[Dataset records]
※
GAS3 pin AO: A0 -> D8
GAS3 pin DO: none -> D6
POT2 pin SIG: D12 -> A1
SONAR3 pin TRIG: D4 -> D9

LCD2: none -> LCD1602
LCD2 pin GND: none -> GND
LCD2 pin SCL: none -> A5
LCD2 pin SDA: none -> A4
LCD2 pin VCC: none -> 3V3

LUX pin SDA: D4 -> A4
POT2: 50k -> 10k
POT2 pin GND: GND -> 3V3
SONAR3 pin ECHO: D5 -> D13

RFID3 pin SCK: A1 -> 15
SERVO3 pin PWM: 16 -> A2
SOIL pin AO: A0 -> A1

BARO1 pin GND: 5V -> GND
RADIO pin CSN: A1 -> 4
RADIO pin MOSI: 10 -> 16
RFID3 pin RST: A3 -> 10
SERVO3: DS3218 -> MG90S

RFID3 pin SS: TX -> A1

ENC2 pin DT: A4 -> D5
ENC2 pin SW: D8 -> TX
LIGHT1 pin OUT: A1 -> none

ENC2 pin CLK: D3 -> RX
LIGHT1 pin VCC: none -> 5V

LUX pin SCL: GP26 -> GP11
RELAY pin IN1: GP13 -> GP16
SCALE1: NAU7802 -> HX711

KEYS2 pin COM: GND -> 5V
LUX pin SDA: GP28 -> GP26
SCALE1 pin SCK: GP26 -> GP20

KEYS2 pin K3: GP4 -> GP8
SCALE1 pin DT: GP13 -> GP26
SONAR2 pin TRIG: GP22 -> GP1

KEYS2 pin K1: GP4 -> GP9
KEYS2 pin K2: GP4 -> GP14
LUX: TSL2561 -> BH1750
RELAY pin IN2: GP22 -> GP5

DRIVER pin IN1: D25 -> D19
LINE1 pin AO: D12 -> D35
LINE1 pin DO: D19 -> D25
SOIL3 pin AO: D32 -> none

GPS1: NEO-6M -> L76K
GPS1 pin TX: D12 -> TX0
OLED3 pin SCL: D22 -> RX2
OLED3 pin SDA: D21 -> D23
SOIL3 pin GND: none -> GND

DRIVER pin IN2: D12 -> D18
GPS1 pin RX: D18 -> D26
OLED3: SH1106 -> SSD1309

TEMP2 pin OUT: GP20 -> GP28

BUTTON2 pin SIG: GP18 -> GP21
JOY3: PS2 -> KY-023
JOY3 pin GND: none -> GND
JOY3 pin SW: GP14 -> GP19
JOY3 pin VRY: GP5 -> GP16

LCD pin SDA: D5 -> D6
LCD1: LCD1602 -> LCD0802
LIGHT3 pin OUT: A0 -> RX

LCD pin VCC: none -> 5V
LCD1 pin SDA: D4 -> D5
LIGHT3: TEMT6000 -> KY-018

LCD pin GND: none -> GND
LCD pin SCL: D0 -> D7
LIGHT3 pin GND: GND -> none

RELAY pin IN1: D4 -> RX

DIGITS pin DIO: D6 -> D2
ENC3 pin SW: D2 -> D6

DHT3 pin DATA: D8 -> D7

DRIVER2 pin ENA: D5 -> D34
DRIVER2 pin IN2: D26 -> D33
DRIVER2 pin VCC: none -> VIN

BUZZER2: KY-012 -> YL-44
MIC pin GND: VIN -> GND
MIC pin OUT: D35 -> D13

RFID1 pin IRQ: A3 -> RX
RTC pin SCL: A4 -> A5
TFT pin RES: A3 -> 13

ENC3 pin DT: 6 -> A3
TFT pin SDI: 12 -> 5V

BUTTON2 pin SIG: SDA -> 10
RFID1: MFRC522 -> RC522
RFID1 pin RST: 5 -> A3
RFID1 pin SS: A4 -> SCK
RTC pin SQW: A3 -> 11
※
• WORK ITEM: Returned text must match every record word for word.

• SOLUTION TO THIS PROBLEM:
GAS3 pin AO: A0 -> D8
GAS3 pin DO: none -> D6
POT2 pin SIG: D12 -> A1
SONAR3 pin TRIG: D4 -> D9

LCD2: none -> LCD1602
LCD2 pin GND: none -> GND
LCD2 pin SCL: none -> A5
LCD2 pin SDA: none -> A4
LCD2 pin VCC: none -> 3V3

LUX pin SDA: D4 -> A4
POT2: 50k -> 10k
POT2 pin GND: GND -> 3V3
SONAR3 pin ECHO: D5 -> D13

RFID3 pin SCK: A1 -> 15
SERVO3 pin PWM: 16 -> A2
SOIL pin AO: A0 -> A1

BARO1 pin GND: 5V -> GND
RADIO pin CSN: A1 -> 4
RADIO pin MOSI: 10 -> 16
RFID3 pin RST: A3 -> 10
SERVO3: DS3218 -> MG90S

RFID3 pin SS: TX -> A1

ENC2 pin DT: A4 -> D5
ENC2 pin SW: D8 -> TX
LIGHT1 pin OUT: A1 -> none

ENC2 pin CLK: D3 -> RX
LIGHT1 pin VCC: none -> 5V

LUX pin SCL: GP26 -> GP11
RELAY pin IN1: GP13 -> GP16
SCALE1: NAU7802 -> HX711

KEYS2 pin COM: GND -> 5V
LUX pin SDA: GP28 -> GP26
SCALE1 pin SCK: GP26 -> GP20

KEYS2 pin K3: GP4 -> GP8
SCALE1 pin DT: GP13 -> GP26
SONAR2 pin TRIG: GP22 -> GP1

KEYS2 pin K1: GP4 -> GP9
KEYS2 pin K2: GP4 -> GP14
LUX: TSL2561 -> BH1750
RELAY pin IN2: GP22 -> GP5

DRIVER pin IN1: D25 -> D19
LINE1 pin AO: D12 -> D35
LINE1 pin DO: D19 -> D25
SOIL3 pin AO: D32 -> none

GPS1: NEO-6M -> L76K
GPS1 pin TX: D12 -> TX0
OLED3 pin SCL: D22 -> RX2
OLED3 pin SDA: D21 -> D23
SOIL3 pin GND: none -> GND

DRIVER pin IN2: D12 -> D18
GPS1 pin RX: D18 -> D26
OLED3: SH1106 -> SSD1309

TEMP2 pin OUT: GP20 -> GP28

BUTTON2 pin SIG: GP18 -> GP21
JOY3: PS2 -> KY-023
JOY3 pin GND: none -> GND
JOY3 pin SW: GP14 -> GP19
JOY3 pin VRY: GP5 -> GP16

LCD pin SDA: D5 -> D6
LCD1: LCD1602 -> LCD0802
LIGHT3 pin OUT: A0 -> RX

LCD pin VCC: none -> 5V
LCD1 pin SDA: D4 -> D5
LIGHT3: TEMT6000 -> KY-018

LCD pin GND: none -> GND
LCD pin SCL: D0 -> D7
LIGHT3 pin GND: GND -> none

RELAY pin IN1: D4 -> RX

DIGITS pin DIO: D6 -> D2
ENC3 pin SW: D2 -> D6

DHT3 pin DATA: D8 -> D7

DRIVER2 pin ENA: D5 -> D34
DRIVER2 pin IN2: D26 -> D33
DRIVER2 pin VCC: none -> VIN

BUZZER2: KY-012 -> YL-44
MIC pin GND: VIN -> GND
MIC pin OUT: D35 -> D13

RFID1 pin IRQ: A3 -> RX
RTC pin SCL: A4 -> A5
TFT pin RES: A3 -> 13

ENC3 pin DT: 6 -> A3
TFT pin SDI: 12 -> 5V

BUTTON2 pin SIG: SDA -> 10
RFID1: MFRC522 -> RC522
RFID1 pin RST: 5 -> A3
RFID1 pin SS: A4 -> SCK
RTC pin SQW: A3 -> 11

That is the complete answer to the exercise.